Provided data
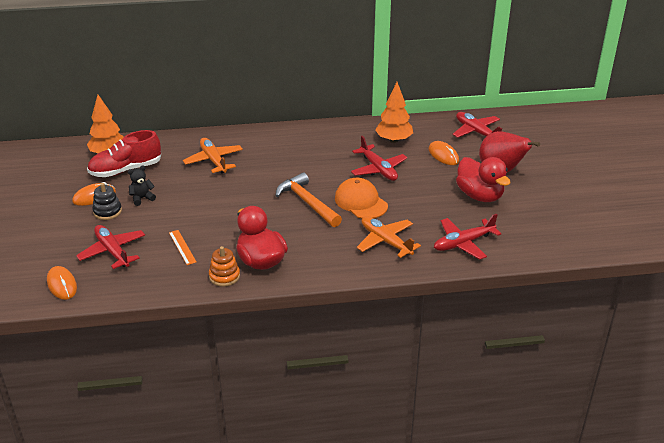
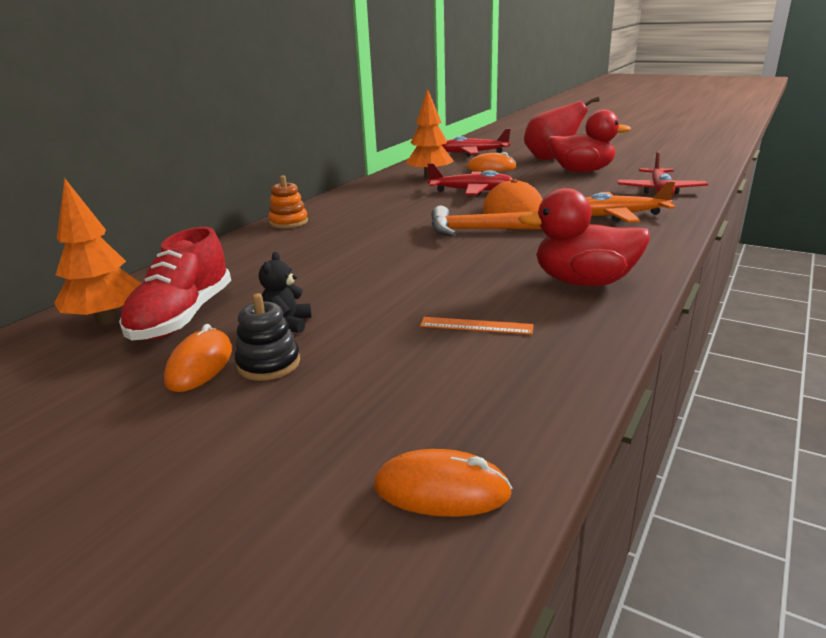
camera: 50 degrees left, 10 degrees down
(112, 251) = (401, 391): red plane -> none
(213, 160) = (293, 255): orange plane -> none
(224, 276) = (597, 314): orange stacking toy -> orange stacking toy (288, 222)

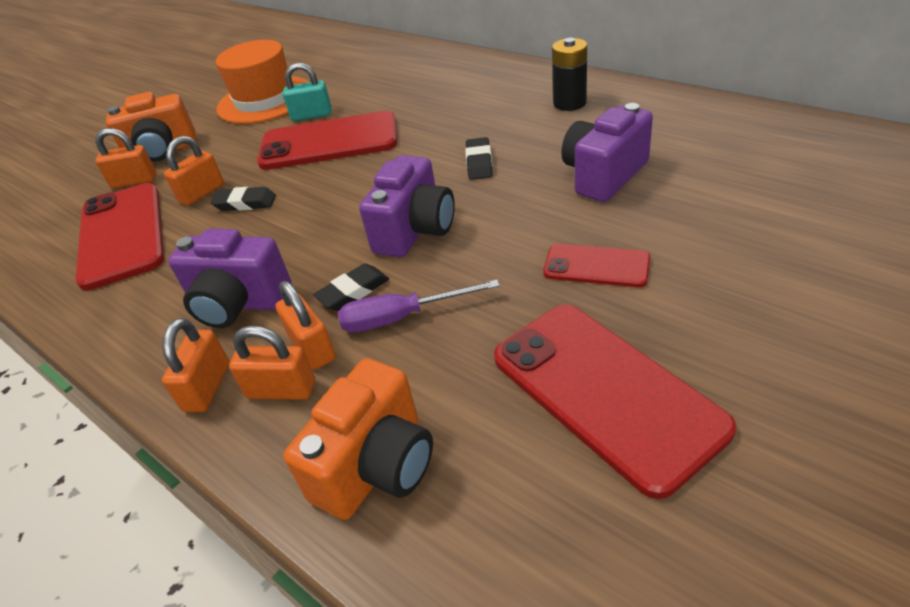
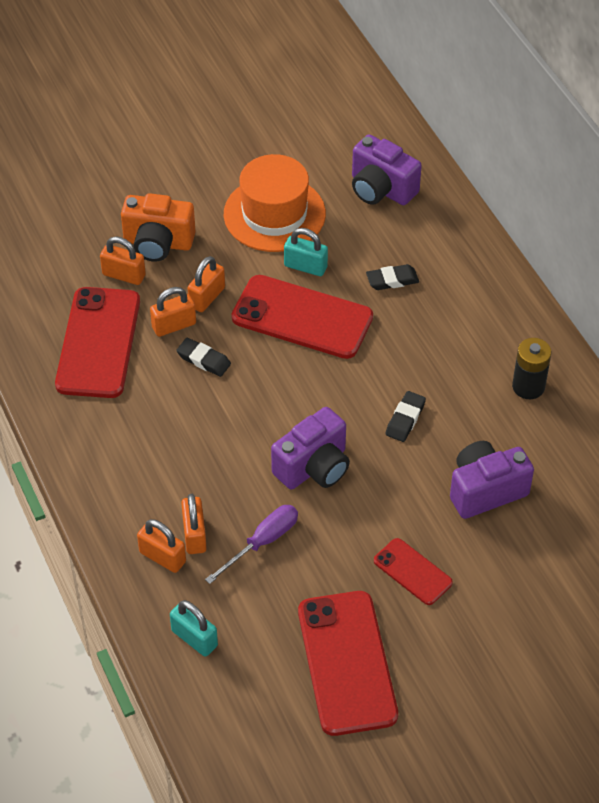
camera: 20 degrees right, 10 degrees up
(207, 387) = (119, 530): orange padlock -> orange padlock (207, 297)
(239, 304) = (161, 468): purple camera -> purple camera (381, 189)
(353, 291) = (242, 501): black eraser -> black eraser (392, 280)
(377, 466) = (194, 638): orange camera -> turquoise padlock
(402, 317) = (262, 542): purple screwdriver -> purple screwdriver turned 120 degrees clockwise

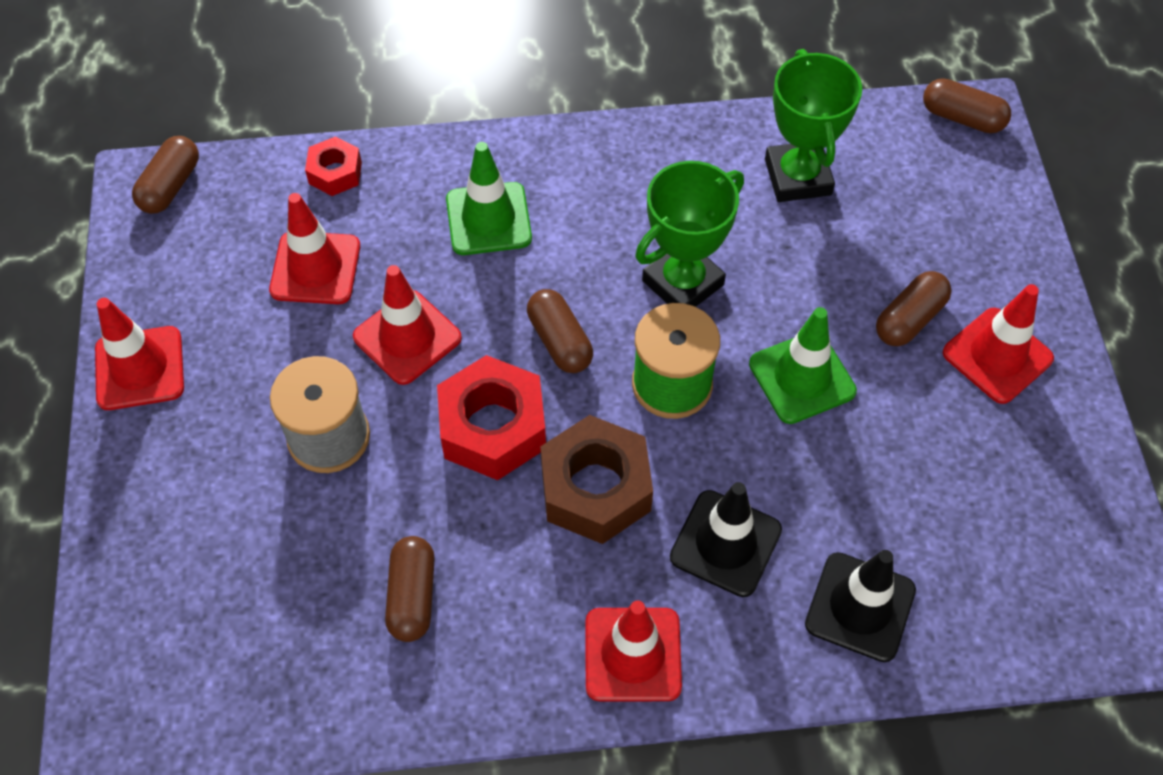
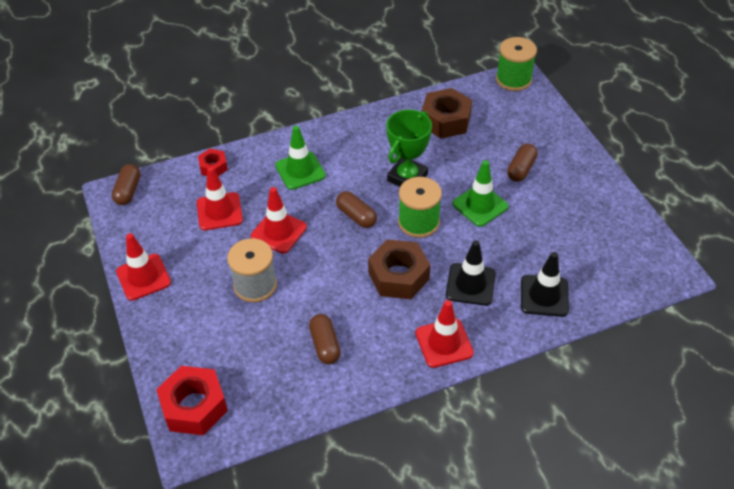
camera: 15 degrees left, 10 degrees down
(493, 428) = (337, 261): red nut -> red nut (194, 406)
(798, 177) = (445, 120): green trophy -> brown nut
(962, 118) = (513, 79): brown capsule -> green spool
(997, 356) = (567, 175): red traffic cone -> none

Task brief
Leave every picture out and write out, word for word, the lines from the one that contains "(112, 251) = (401, 391): red plane -> none" through the last line of the records.

Answer to this problem
(112, 251) = (401, 391): red plane -> none
(213, 160) = (293, 255): orange plane -> none
(224, 276) = (597, 314): orange stacking toy -> orange stacking toy (288, 222)

camera: 20 degrees right, 10 degrees up
(207, 387) = (119, 530): orange padlock -> orange padlock (207, 297)
(239, 304) = (161, 468): purple camera -> purple camera (381, 189)
(353, 291) = (242, 501): black eraser -> black eraser (392, 280)
(377, 466) = (194, 638): orange camera -> turquoise padlock
(402, 317) = (262, 542): purple screwdriver -> purple screwdriver turned 120 degrees clockwise

camera: 15 degrees left, 10 degrees down
(493, 428) = (337, 261): red nut -> red nut (194, 406)
(798, 177) = (445, 120): green trophy -> brown nut
(962, 118) = (513, 79): brown capsule -> green spool
(997, 356) = (567, 175): red traffic cone -> none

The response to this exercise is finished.